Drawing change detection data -
--- --- ---

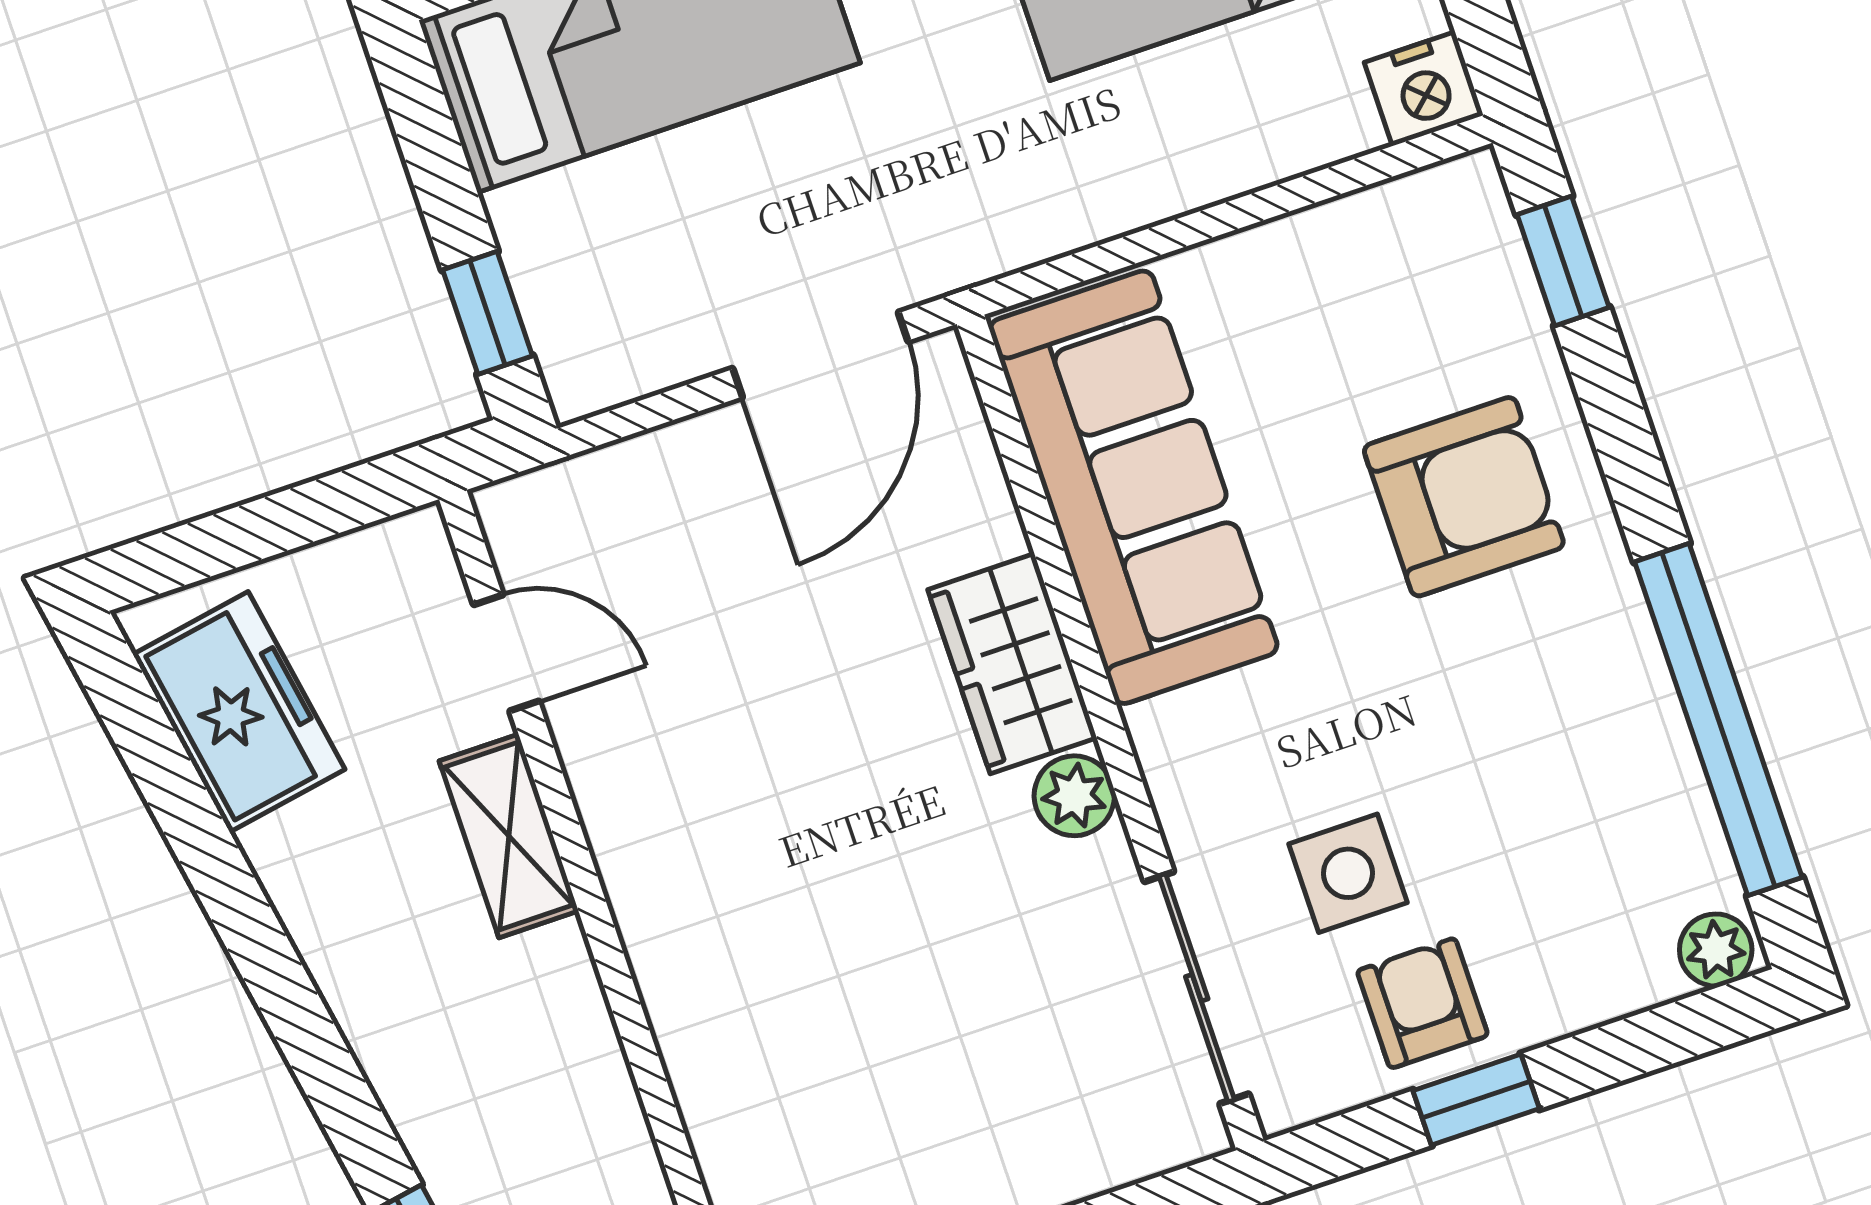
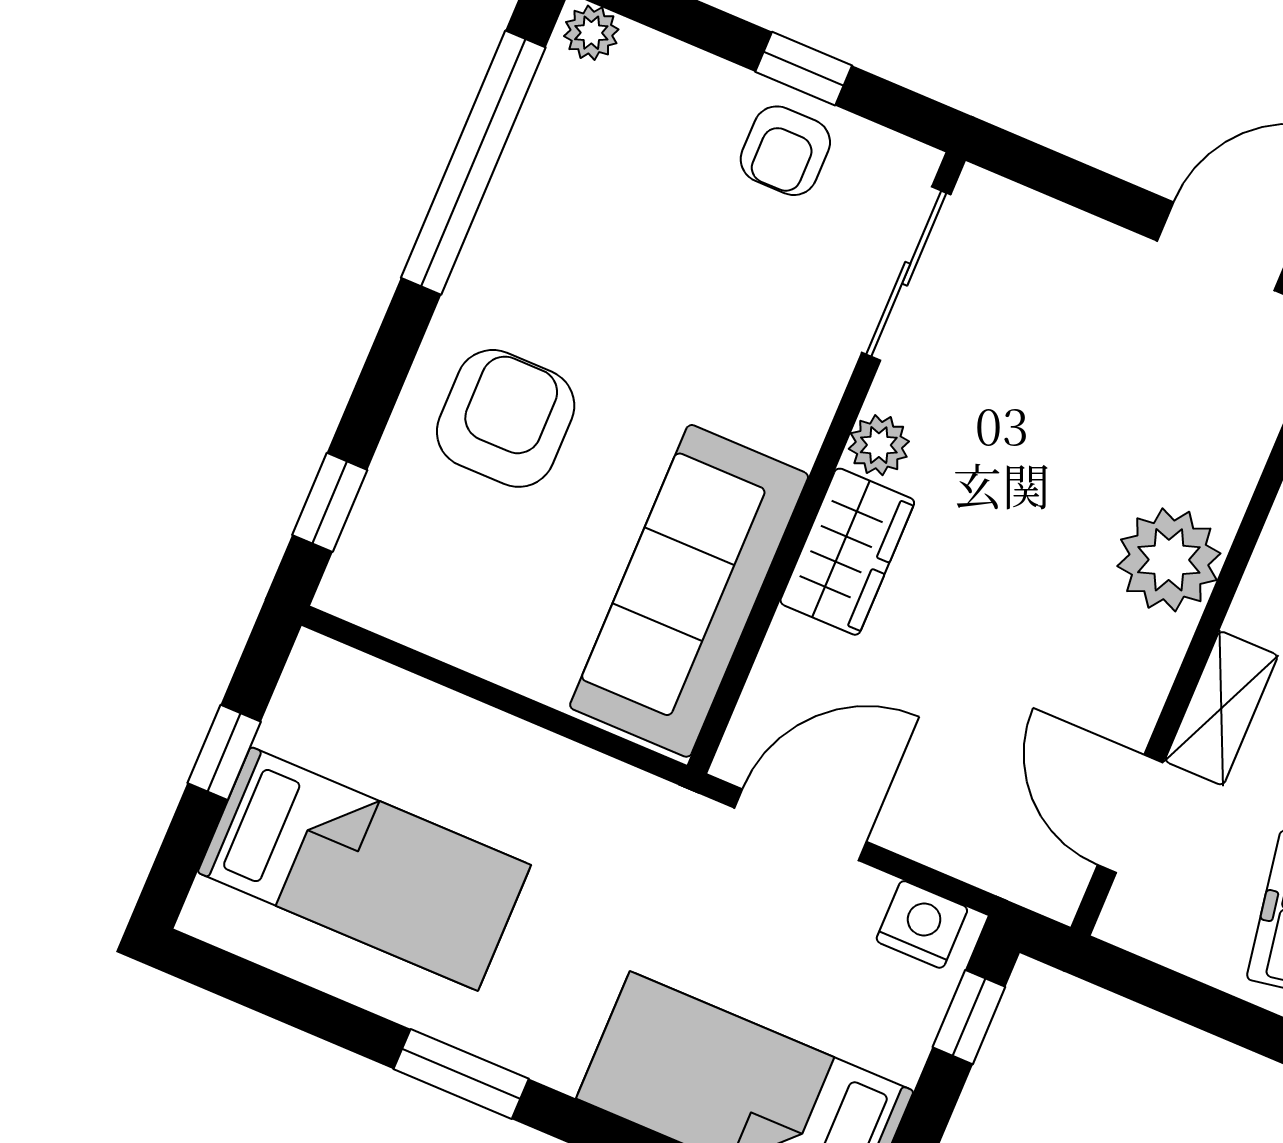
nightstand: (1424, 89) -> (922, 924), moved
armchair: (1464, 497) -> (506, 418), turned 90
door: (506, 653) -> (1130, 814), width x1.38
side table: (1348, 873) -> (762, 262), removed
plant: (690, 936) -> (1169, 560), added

--- --- ---

Aim of the task - With the images removed, give back every entry exactly as shown.

Response below -
nightstand: (1424, 89) -> (922, 924), moved
armchair: (1464, 497) -> (506, 418), turned 90
door: (506, 653) -> (1130, 814), width x1.38
side table: (1348, 873) -> (762, 262), removed
plant: (690, 936) -> (1169, 560), added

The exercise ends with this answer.